[Data entries]
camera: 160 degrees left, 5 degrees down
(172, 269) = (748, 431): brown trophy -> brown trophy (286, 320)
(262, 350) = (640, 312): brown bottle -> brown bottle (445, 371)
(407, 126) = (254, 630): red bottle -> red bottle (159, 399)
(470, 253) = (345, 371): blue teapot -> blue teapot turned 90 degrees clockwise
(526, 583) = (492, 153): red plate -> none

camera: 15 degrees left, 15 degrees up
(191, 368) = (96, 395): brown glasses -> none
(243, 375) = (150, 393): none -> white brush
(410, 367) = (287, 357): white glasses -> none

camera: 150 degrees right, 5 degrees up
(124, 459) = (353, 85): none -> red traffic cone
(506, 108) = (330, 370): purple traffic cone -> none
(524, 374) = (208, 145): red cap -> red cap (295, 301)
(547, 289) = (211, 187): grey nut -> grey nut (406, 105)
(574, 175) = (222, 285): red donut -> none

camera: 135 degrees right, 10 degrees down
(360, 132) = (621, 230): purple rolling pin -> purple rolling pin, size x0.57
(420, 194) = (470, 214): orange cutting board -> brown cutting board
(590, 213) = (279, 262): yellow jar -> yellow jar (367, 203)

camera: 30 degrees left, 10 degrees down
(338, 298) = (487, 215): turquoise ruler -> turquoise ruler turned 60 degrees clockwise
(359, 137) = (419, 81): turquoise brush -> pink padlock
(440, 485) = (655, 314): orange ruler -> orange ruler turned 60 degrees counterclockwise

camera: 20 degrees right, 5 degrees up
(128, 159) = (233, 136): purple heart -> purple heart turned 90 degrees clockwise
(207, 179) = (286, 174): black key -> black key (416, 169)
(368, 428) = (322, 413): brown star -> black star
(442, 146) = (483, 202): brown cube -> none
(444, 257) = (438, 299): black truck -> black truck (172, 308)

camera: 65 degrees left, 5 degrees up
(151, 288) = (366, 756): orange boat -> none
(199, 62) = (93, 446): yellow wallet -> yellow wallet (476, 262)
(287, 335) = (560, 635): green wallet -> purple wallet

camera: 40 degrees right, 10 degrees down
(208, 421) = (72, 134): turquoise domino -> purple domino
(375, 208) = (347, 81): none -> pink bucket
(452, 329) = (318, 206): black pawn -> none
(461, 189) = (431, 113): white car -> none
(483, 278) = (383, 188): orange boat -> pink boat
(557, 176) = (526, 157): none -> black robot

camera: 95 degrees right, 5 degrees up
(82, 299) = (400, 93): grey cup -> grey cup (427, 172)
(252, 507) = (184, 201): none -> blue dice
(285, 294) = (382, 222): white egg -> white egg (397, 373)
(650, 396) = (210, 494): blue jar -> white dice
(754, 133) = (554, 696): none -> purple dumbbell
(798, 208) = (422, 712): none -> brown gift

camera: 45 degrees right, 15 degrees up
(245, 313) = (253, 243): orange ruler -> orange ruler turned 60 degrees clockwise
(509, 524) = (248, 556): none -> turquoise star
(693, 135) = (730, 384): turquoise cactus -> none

→ TASK ITEM
Each entry above is to be set down again in exactly the same words.

→ EXERCISE ANSWER
camera: 160 degrees left, 5 degrees down
(172, 269) = (748, 431): brown trophy -> brown trophy (286, 320)
(262, 350) = (640, 312): brown bottle -> brown bottle (445, 371)
(407, 126) = (254, 630): red bottle -> red bottle (159, 399)
(470, 253) = (345, 371): blue teapot -> blue teapot turned 90 degrees clockwise
(526, 583) = (492, 153): red plate -> none

camera: 15 degrees left, 15 degrees up
(191, 368) = (96, 395): brown glasses -> none
(243, 375) = (150, 393): none -> white brush
(410, 367) = (287, 357): white glasses -> none

camera: 150 degrees right, 5 degrees up
(124, 459) = (353, 85): none -> red traffic cone
(506, 108) = (330, 370): purple traffic cone -> none
(524, 374) = (208, 145): red cap -> red cap (295, 301)
(547, 289) = (211, 187): grey nut -> grey nut (406, 105)
(574, 175) = (222, 285): red donut -> none

camera: 135 degrees right, 10 degrees down
(360, 132) = (621, 230): purple rolling pin -> purple rolling pin, size x0.57
(420, 194) = (470, 214): orange cutting board -> brown cutting board
(590, 213) = (279, 262): yellow jar -> yellow jar (367, 203)

camera: 30 degrees left, 10 degrees down
(338, 298) = (487, 215): turquoise ruler -> turquoise ruler turned 60 degrees clockwise
(359, 137) = (419, 81): turquoise brush -> pink padlock
(440, 485) = (655, 314): orange ruler -> orange ruler turned 60 degrees counterclockwise

camera: 20 degrees right, 5 degrees up
(128, 159) = (233, 136): purple heart -> purple heart turned 90 degrees clockwise
(207, 179) = (286, 174): black key -> black key (416, 169)
(368, 428) = (322, 413): brown star -> black star
(442, 146) = (483, 202): brown cube -> none
(444, 257) = (438, 299): black truck -> black truck (172, 308)

camera: 65 degrees left, 5 degrees up
(151, 288) = (366, 756): orange boat -> none
(199, 62) = (93, 446): yellow wallet -> yellow wallet (476, 262)
(287, 335) = (560, 635): green wallet -> purple wallet

camera: 40 degrees right, 10 degrees down
(208, 421) = (72, 134): turquoise domino -> purple domino
(375, 208) = (347, 81): none -> pink bucket
(452, 329) = (318, 206): black pawn -> none
(461, 189) = (431, 113): white car -> none
(483, 278) = (383, 188): orange boat -> pink boat
(557, 176) = (526, 157): none -> black robot

camera: 95 degrees right, 5 degrees up
(82, 299) = (400, 93): grey cup -> grey cup (427, 172)
(252, 507) = (184, 201): none -> blue dice
(285, 294) = (382, 222): white egg -> white egg (397, 373)
(650, 396) = (210, 494): blue jar -> white dice
(754, 133) = (554, 696): none -> purple dumbbell
(798, 208) = (422, 712): none -> brown gift

camera: 45 degrees right, 15 degrees up
(245, 313) = (253, 243): orange ruler -> orange ruler turned 60 degrees clockwise
(509, 524) = (248, 556): none -> turquoise star
(693, 135) = (730, 384): turquoise cactus -> none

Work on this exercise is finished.